* [EXTRACTED ENTRIES]:

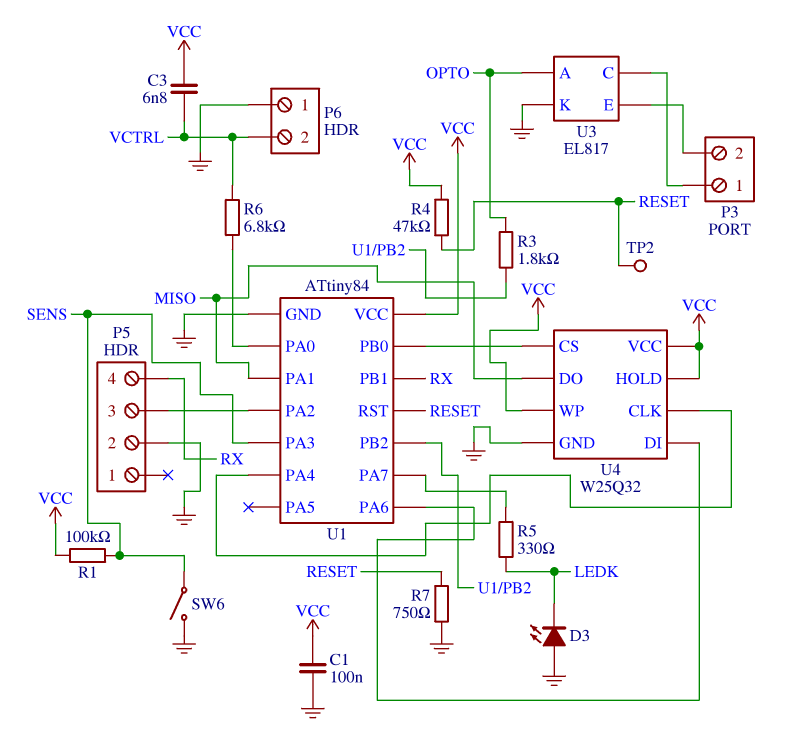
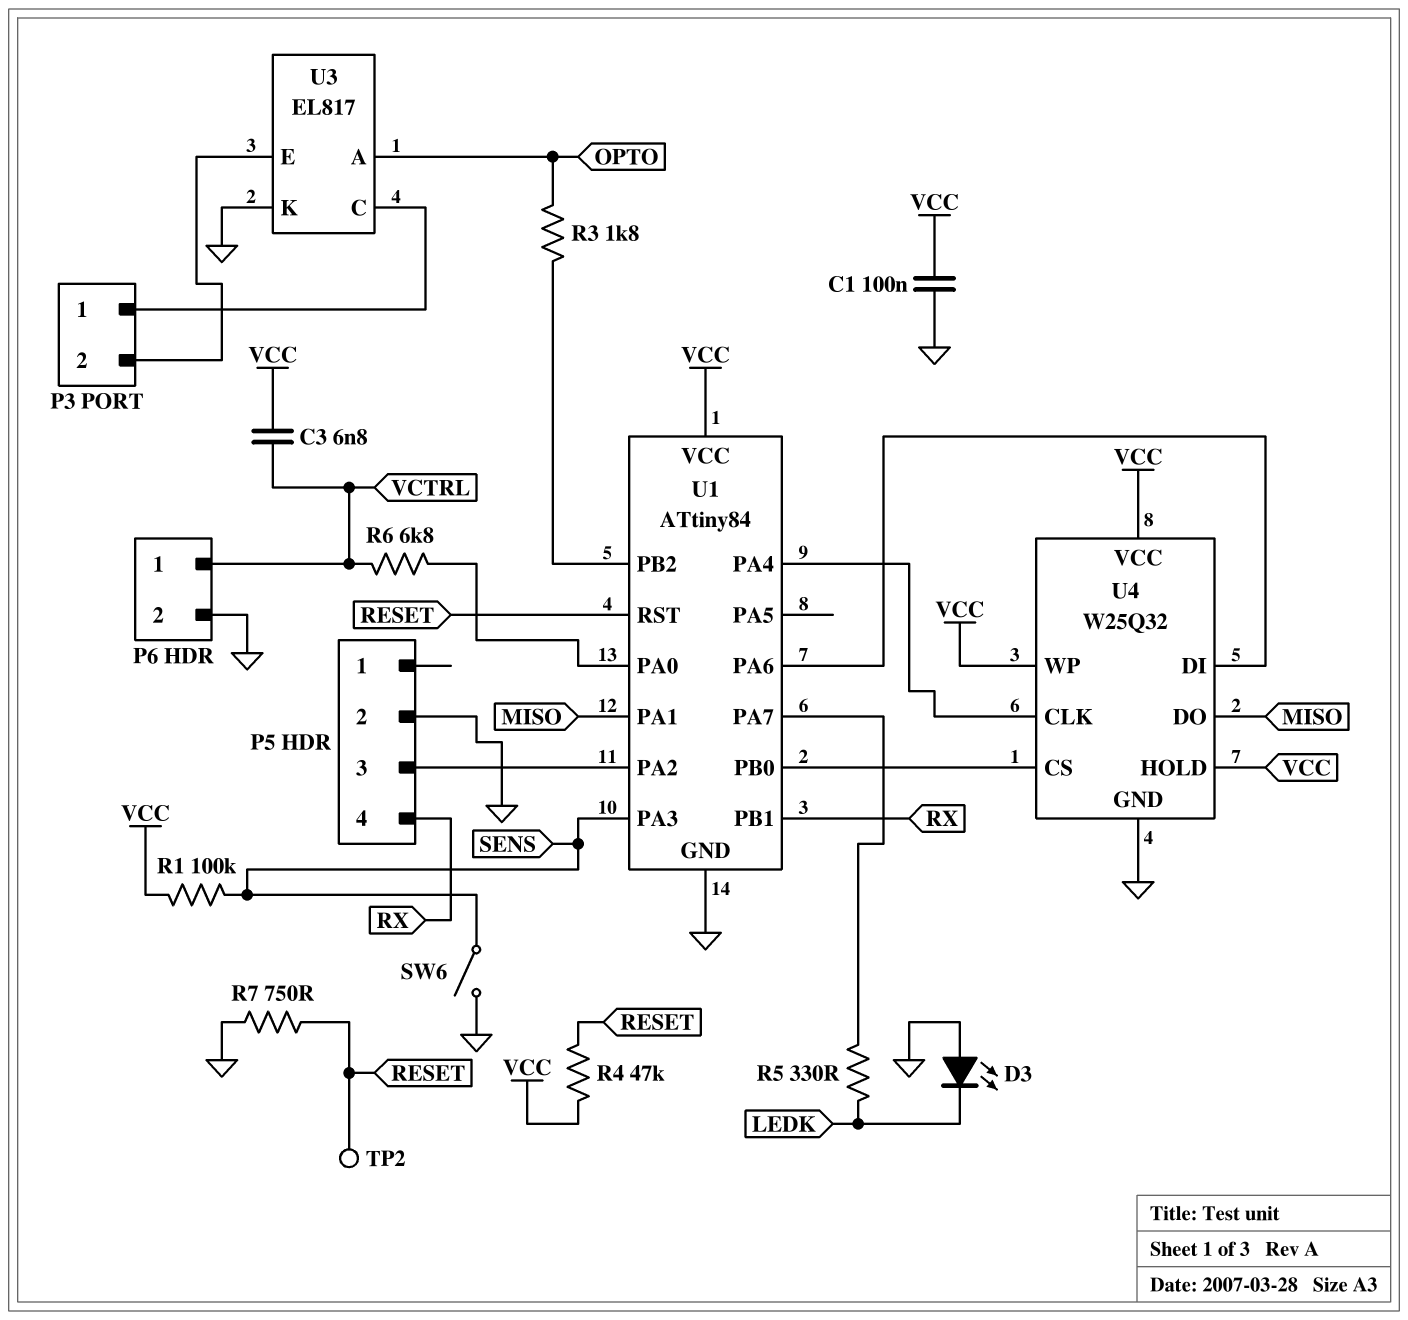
P6 pin 1: GND -> VCTRL
P6 pin 2: VCTRL -> GND

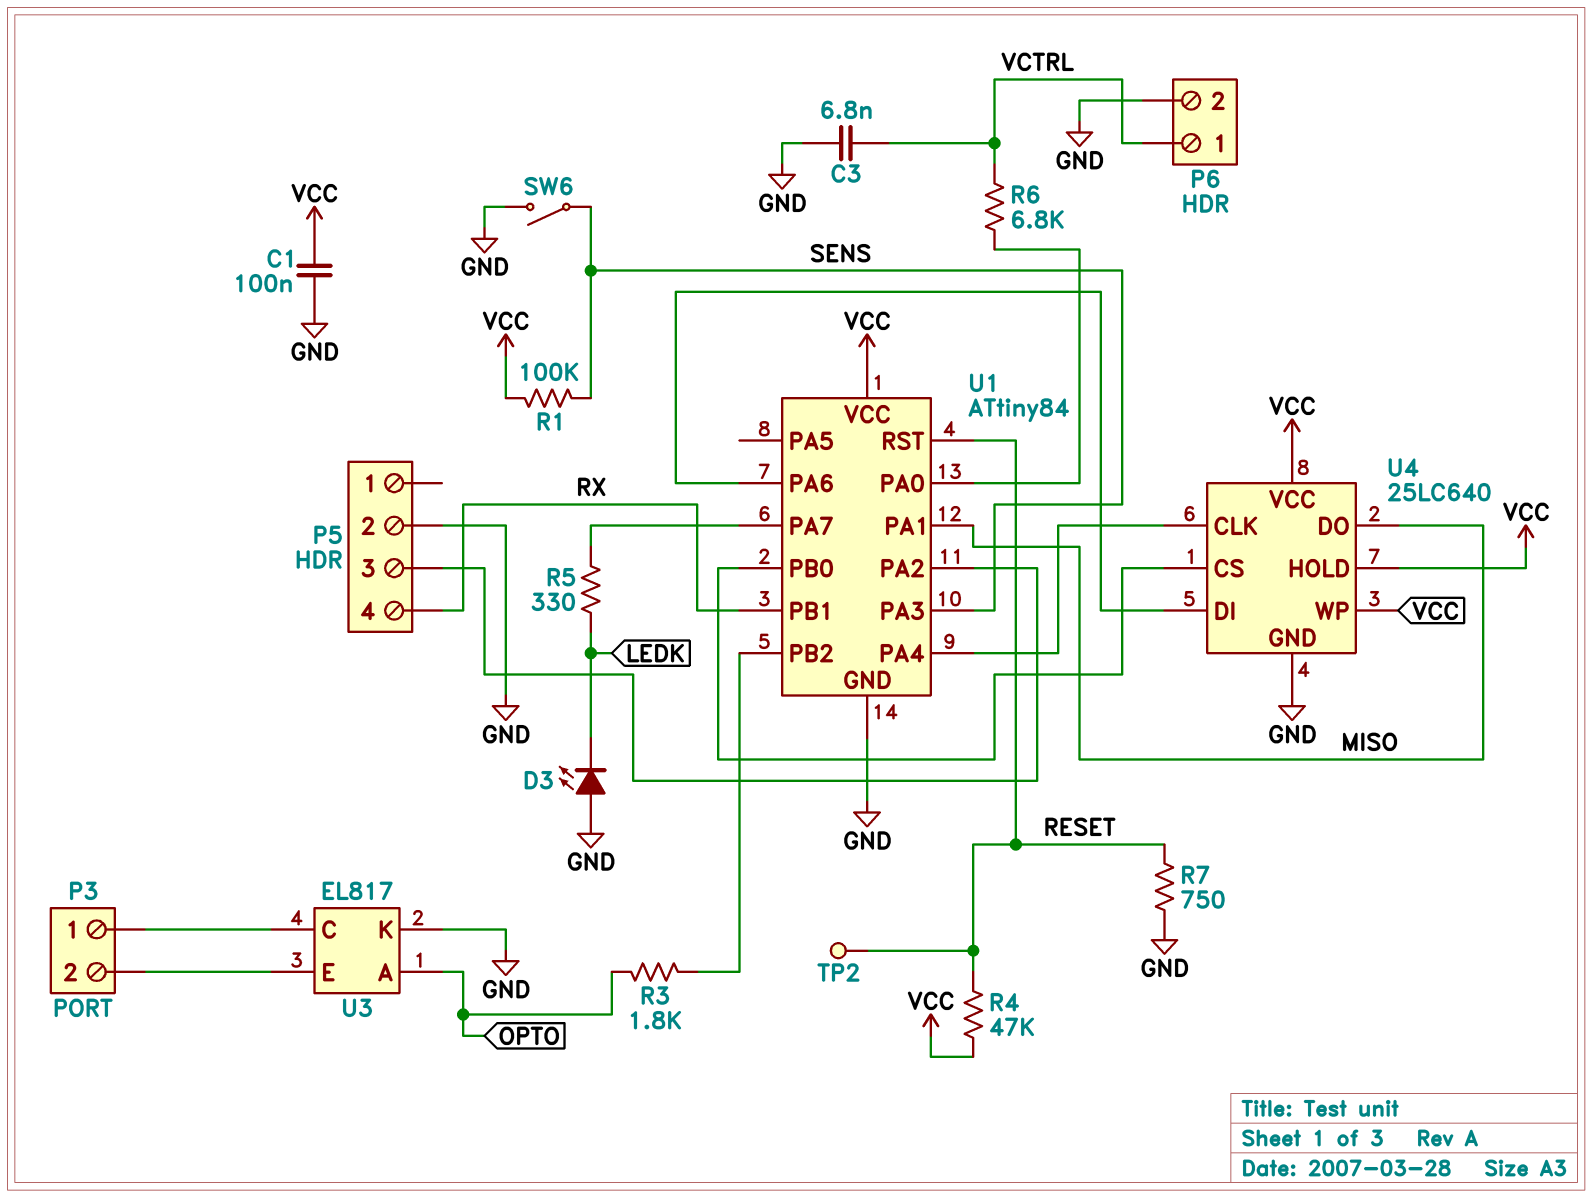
C3: 6.8nF (VCC, VCTRL) -> 6.8nF (GND, VCTRL)
U4: W25Q32 -> 25LC640

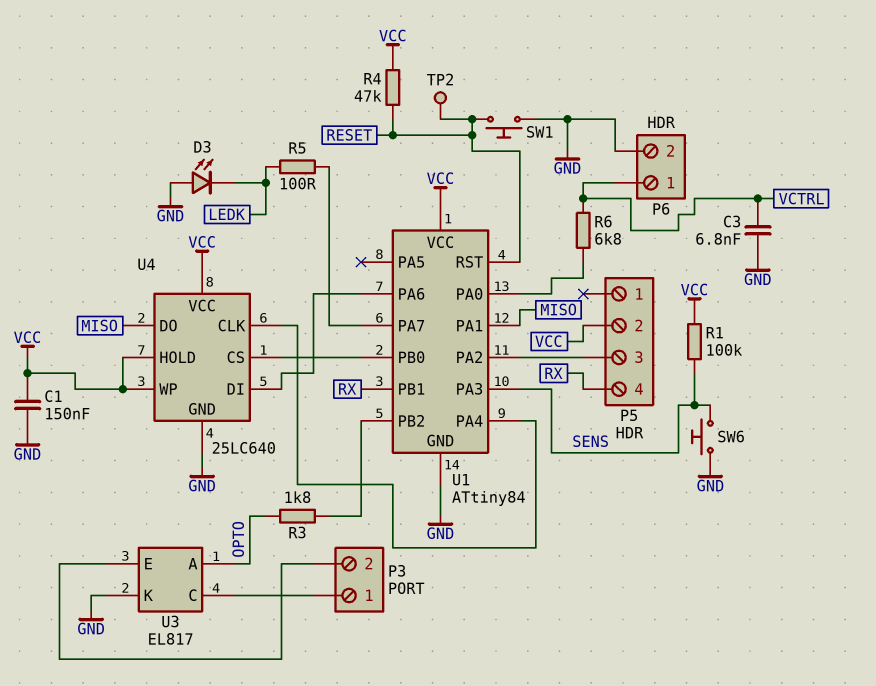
C1: 100nF (GND, VCC) -> 150nF (GND, VCC)
P5 pin 2: GND -> VCC
R5: 330 (LEDK, U1/PA7) -> 100 (LEDK, U1/PA7)
R7: 750 (GND, RESET) -> none
SW1: none -> button (GND, RESET)
SW6: switch (GND, SENS) -> button (GND, SENS)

* [THE TASK]: The required answer is each line of the entries containing the string "none".

* [ANSWER AREA]:
R7: 750 (GND, RESET) -> none
SW1: none -> button (GND, RESET)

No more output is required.